WORK INSTRUCTION
Look below for the line that has "(172, 292) = (524, 191): yellow". Set down the lines from there through the line that has "(684, 394) = (445, 539): none -> pink goblet", exactly as written.

EXERCISE INPUTS
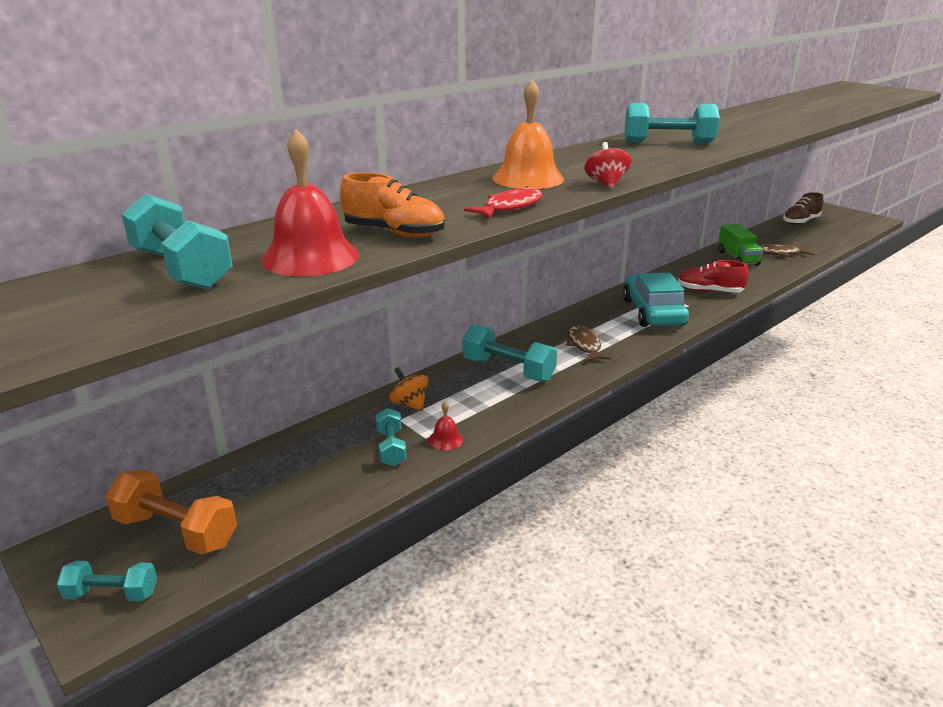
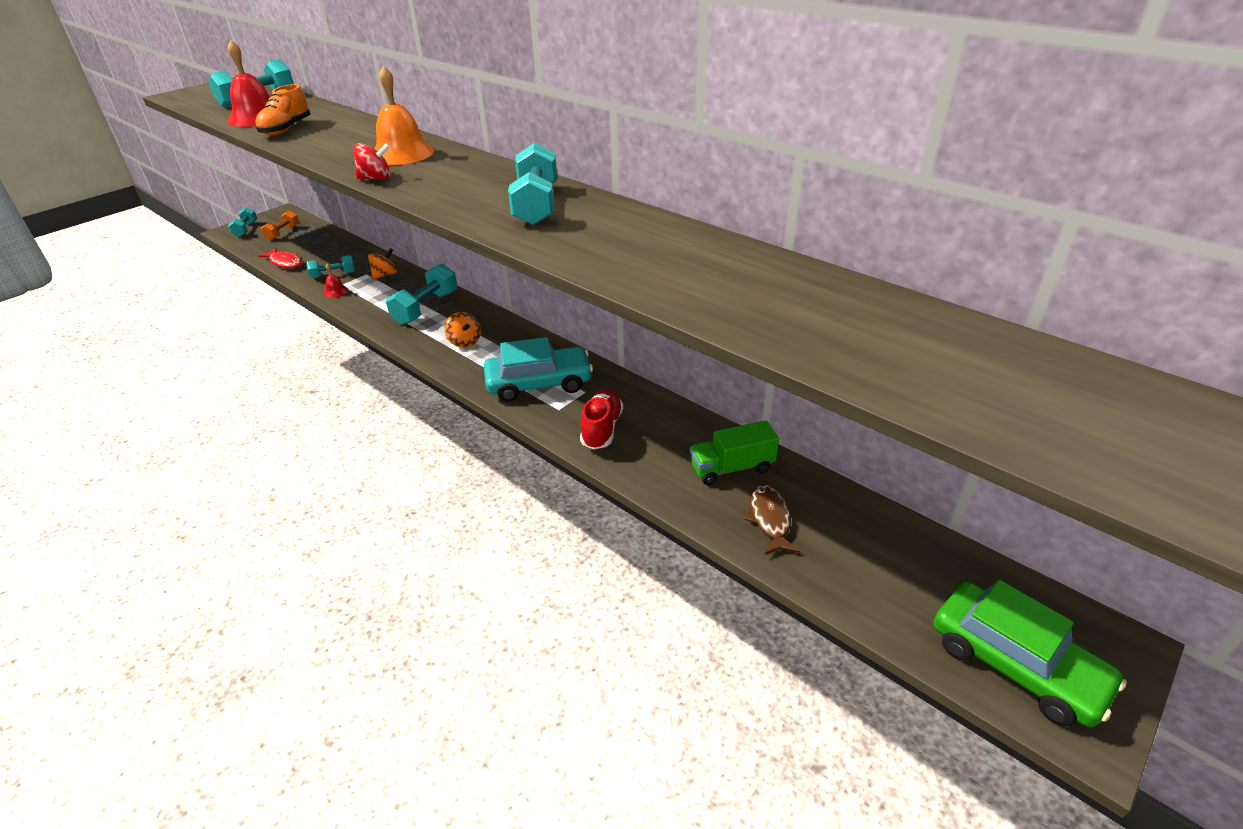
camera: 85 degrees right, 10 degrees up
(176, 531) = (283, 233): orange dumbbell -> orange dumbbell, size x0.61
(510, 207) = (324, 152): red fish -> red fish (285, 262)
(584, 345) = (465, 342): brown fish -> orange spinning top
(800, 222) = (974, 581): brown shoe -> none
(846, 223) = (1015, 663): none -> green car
==
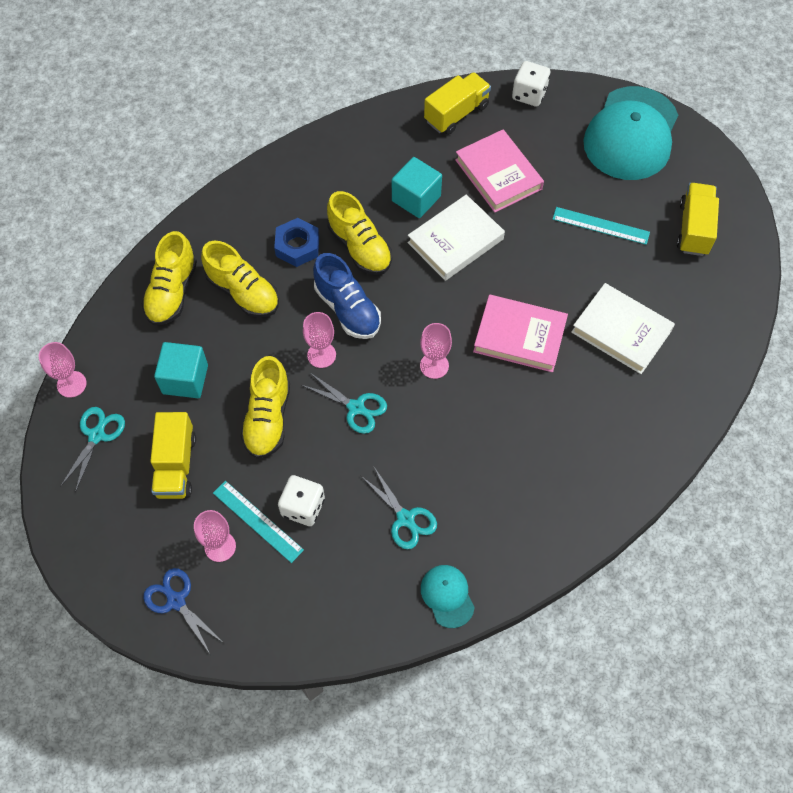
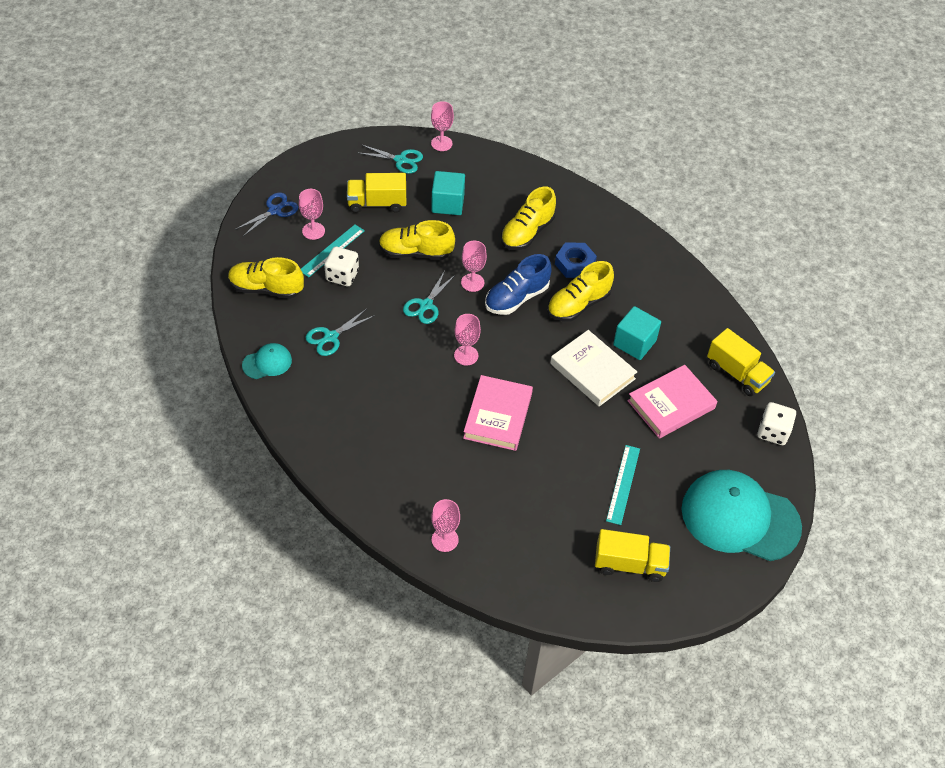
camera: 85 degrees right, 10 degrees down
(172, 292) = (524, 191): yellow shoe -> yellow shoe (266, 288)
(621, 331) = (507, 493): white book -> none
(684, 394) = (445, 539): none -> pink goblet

SOLUTION FOR THIS TASK
(172, 292) = (524, 191): yellow shoe -> yellow shoe (266, 288)
(621, 331) = (507, 493): white book -> none
(684, 394) = (445, 539): none -> pink goblet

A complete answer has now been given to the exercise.